Exercise details
Only the lines of the data below from the one with "camera.sql: [112,720,488,988] ->" through the one with "Ticket Update: [468,778,746,898]" are wanted. Repeat them exactly.

Record extracts

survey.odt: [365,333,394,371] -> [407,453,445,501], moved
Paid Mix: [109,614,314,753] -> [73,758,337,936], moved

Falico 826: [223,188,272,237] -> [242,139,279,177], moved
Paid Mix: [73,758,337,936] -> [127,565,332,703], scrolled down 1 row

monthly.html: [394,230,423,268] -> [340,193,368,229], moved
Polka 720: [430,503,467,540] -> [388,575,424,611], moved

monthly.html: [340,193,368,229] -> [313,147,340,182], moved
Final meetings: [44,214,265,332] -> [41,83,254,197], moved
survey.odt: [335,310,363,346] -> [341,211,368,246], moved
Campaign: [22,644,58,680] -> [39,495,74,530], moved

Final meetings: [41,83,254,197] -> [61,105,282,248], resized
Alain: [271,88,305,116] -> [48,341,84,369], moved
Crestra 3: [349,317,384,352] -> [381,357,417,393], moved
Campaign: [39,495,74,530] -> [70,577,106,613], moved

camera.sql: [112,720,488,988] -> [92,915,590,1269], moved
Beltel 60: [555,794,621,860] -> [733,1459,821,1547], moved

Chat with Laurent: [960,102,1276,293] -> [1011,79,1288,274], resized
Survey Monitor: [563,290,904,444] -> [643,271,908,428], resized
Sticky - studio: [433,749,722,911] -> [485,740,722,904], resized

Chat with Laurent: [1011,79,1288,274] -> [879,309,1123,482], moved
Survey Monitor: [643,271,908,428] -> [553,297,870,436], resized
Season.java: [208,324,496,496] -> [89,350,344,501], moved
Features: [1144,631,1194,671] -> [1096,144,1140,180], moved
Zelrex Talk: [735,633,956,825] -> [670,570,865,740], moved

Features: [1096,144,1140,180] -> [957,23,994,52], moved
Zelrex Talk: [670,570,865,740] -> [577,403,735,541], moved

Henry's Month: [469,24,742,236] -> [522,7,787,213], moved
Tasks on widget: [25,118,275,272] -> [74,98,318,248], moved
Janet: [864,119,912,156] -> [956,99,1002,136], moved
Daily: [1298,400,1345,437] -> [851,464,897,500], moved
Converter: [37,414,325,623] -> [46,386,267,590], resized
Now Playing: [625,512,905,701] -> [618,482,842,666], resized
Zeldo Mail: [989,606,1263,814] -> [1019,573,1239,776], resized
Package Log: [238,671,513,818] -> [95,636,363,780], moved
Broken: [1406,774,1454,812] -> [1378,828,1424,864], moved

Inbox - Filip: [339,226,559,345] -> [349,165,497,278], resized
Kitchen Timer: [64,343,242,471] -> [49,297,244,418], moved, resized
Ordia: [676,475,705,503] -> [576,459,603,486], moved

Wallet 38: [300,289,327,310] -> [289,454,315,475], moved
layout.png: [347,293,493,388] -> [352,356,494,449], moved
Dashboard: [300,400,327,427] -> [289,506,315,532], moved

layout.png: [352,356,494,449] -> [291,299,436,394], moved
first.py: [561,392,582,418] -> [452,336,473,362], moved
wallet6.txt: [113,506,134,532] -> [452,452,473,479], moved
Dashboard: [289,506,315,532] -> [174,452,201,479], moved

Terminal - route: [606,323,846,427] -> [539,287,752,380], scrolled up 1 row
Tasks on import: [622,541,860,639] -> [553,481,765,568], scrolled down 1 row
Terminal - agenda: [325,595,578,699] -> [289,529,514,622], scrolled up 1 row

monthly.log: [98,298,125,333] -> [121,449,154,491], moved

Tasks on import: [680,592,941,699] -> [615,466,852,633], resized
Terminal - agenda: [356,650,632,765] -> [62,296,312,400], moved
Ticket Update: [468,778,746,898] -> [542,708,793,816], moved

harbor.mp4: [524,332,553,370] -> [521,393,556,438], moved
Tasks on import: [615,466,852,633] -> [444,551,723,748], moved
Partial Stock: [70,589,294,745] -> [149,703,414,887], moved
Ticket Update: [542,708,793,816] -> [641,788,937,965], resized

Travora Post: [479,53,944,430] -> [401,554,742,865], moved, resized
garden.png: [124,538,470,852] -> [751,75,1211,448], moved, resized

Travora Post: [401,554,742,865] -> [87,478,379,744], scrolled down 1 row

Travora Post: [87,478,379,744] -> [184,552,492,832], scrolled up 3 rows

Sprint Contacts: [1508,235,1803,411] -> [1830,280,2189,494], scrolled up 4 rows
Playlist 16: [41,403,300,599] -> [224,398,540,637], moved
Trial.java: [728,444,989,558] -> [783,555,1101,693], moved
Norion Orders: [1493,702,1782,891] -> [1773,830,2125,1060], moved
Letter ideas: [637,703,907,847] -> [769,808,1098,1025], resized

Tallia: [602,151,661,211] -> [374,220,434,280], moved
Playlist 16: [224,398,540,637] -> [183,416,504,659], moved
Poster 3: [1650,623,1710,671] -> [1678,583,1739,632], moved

Reply
camera.sql: [112,720,488,988] -> [92,915,590,1269], moved
Beltel 60: [555,794,621,860] -> [733,1459,821,1547], moved

Chat with Laurent: [960,102,1276,293] -> [1011,79,1288,274], resized
Survey Monitor: [563,290,904,444] -> [643,271,908,428], resized
Sticky - studio: [433,749,722,911] -> [485,740,722,904], resized

Chat with Laurent: [1011,79,1288,274] -> [879,309,1123,482], moved
Survey Monitor: [643,271,908,428] -> [553,297,870,436], resized
Season.java: [208,324,496,496] -> [89,350,344,501], moved
Features: [1144,631,1194,671] -> [1096,144,1140,180], moved
Zelrex Talk: [735,633,956,825] -> [670,570,865,740], moved

Features: [1096,144,1140,180] -> [957,23,994,52], moved
Zelrex Talk: [670,570,865,740] -> [577,403,735,541], moved

Henry's Month: [469,24,742,236] -> [522,7,787,213], moved
Tasks on widget: [25,118,275,272] -> [74,98,318,248], moved
Janet: [864,119,912,156] -> [956,99,1002,136], moved
Daily: [1298,400,1345,437] -> [851,464,897,500], moved
Converter: [37,414,325,623] -> [46,386,267,590], resized
Now Playing: [625,512,905,701] -> [618,482,842,666], resized
Zeldo Mail: [989,606,1263,814] -> [1019,573,1239,776], resized
Package Log: [238,671,513,818] -> [95,636,363,780], moved
Broken: [1406,774,1454,812] -> [1378,828,1424,864], moved

Inbox - Filip: [339,226,559,345] -> [349,165,497,278], resized
Kitchen Timer: [64,343,242,471] -> [49,297,244,418], moved, resized
Ordia: [676,475,705,503] -> [576,459,603,486], moved

Wallet 38: [300,289,327,310] -> [289,454,315,475], moved
layout.png: [347,293,493,388] -> [352,356,494,449], moved
Dashboard: [300,400,327,427] -> [289,506,315,532], moved

layout.png: [352,356,494,449] -> [291,299,436,394], moved
first.py: [561,392,582,418] -> [452,336,473,362], moved
wallet6.txt: [113,506,134,532] -> [452,452,473,479], moved
Dashboard: [289,506,315,532] -> [174,452,201,479], moved

Terminal - route: [606,323,846,427] -> [539,287,752,380], scrolled up 1 row
Tasks on import: [622,541,860,639] -> [553,481,765,568], scrolled down 1 row
Terminal - agenda: [325,595,578,699] -> [289,529,514,622], scrolled up 1 row

monthly.log: [98,298,125,333] -> [121,449,154,491], moved

Tasks on import: [680,592,941,699] -> [615,466,852,633], resized
Terminal - agenda: [356,650,632,765] -> [62,296,312,400], moved
Ticket Update: [468,778,746,898] -> [542,708,793,816], moved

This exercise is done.